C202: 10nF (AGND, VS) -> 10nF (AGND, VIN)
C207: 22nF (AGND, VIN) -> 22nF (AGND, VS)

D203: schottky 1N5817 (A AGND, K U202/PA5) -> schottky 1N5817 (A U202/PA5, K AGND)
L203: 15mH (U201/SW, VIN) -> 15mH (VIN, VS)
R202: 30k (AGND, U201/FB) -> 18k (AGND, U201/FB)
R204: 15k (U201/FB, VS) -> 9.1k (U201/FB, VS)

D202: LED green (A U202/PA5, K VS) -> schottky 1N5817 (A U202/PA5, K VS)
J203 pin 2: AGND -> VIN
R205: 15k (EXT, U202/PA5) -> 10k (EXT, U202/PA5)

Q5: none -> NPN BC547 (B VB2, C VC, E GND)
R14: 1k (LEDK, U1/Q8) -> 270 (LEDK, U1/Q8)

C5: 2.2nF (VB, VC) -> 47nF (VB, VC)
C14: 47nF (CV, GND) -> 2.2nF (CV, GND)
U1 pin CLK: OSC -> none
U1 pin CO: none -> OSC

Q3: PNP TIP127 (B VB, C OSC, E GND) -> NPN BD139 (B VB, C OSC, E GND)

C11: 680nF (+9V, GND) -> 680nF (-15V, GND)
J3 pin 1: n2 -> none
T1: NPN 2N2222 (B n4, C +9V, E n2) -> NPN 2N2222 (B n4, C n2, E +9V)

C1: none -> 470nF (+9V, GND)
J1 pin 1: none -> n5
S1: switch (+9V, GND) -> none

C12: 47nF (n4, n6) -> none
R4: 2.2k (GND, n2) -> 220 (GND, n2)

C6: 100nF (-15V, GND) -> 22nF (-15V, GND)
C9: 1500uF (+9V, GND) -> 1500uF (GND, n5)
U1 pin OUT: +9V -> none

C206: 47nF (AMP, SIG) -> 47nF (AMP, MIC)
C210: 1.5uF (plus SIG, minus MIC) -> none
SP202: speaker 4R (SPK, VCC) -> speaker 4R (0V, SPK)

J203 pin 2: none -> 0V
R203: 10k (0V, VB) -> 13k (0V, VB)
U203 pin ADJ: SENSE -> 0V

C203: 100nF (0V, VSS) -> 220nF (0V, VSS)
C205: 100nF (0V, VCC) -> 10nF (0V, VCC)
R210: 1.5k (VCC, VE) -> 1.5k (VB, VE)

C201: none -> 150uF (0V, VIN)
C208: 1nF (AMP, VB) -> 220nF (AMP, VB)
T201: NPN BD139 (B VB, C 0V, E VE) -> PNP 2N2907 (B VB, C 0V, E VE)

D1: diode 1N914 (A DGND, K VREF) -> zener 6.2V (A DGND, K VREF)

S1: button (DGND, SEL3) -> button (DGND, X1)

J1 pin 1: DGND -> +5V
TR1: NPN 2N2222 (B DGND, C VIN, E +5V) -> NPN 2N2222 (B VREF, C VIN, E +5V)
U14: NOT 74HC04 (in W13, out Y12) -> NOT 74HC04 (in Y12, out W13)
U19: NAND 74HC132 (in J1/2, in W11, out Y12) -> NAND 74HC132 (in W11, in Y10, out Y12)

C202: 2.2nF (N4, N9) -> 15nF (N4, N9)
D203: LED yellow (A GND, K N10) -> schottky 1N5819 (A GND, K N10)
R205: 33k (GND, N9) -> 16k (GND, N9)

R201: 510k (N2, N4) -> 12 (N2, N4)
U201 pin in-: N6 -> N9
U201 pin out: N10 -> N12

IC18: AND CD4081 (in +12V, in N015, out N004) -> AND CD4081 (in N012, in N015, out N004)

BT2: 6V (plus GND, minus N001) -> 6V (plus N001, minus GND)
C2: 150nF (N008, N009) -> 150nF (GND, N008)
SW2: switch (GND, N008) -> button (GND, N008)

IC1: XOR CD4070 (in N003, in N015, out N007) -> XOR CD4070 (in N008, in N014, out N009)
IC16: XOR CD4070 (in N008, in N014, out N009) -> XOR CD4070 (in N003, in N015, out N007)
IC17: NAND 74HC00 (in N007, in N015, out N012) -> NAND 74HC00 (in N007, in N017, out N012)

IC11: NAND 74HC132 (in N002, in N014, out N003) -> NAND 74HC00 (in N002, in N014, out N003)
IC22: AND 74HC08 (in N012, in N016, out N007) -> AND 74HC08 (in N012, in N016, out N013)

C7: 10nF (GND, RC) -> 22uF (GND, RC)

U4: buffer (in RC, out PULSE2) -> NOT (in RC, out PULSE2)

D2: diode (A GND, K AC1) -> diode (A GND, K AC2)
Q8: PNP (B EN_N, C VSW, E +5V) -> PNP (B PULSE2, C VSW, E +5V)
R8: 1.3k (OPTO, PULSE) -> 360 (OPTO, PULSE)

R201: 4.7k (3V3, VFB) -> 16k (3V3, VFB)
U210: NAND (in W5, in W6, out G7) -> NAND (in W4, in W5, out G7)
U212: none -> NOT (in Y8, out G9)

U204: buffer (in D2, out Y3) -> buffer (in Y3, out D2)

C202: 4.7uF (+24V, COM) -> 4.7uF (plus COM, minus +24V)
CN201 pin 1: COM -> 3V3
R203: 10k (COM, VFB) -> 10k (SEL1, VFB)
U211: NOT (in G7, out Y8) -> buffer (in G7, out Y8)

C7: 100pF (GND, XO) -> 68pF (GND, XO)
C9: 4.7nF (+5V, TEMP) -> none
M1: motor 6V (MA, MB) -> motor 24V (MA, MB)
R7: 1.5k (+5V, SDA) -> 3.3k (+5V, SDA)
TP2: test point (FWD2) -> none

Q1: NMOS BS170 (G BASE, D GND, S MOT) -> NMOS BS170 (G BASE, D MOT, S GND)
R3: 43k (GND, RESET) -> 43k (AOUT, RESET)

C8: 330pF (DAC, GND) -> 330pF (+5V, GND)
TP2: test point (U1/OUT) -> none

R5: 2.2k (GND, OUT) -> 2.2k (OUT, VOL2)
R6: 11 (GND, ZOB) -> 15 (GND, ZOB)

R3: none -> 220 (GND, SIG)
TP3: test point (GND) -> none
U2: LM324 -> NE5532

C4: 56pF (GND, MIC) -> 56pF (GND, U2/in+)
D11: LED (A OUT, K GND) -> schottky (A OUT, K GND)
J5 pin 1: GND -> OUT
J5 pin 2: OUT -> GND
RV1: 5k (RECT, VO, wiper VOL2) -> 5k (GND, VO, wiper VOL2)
☆ ☆ ☆ ☆ ☆ ☆ ☆
Required work:
Output the lines above between the one holding "C5: 2.2nF (VB, VC) -> 47nF (VB, VC)" and the one holding "T1: NPN 2N2222", inclusive, with nothing before or after them.

The completed task:
C5: 2.2nF (VB, VC) -> 47nF (VB, VC)
C14: 47nF (CV, GND) -> 2.2nF (CV, GND)
U1 pin CLK: OSC -> none
U1 pin CO: none -> OSC

Q3: PNP TIP127 (B VB, C OSC, E GND) -> NPN BD139 (B VB, C OSC, E GND)

C11: 680nF (+9V, GND) -> 680nF (-15V, GND)
J3 pin 1: n2 -> none
T1: NPN 2N2222 (B n4, C +9V, E n2) -> NPN 2N2222 (B n4, C n2, E +9V)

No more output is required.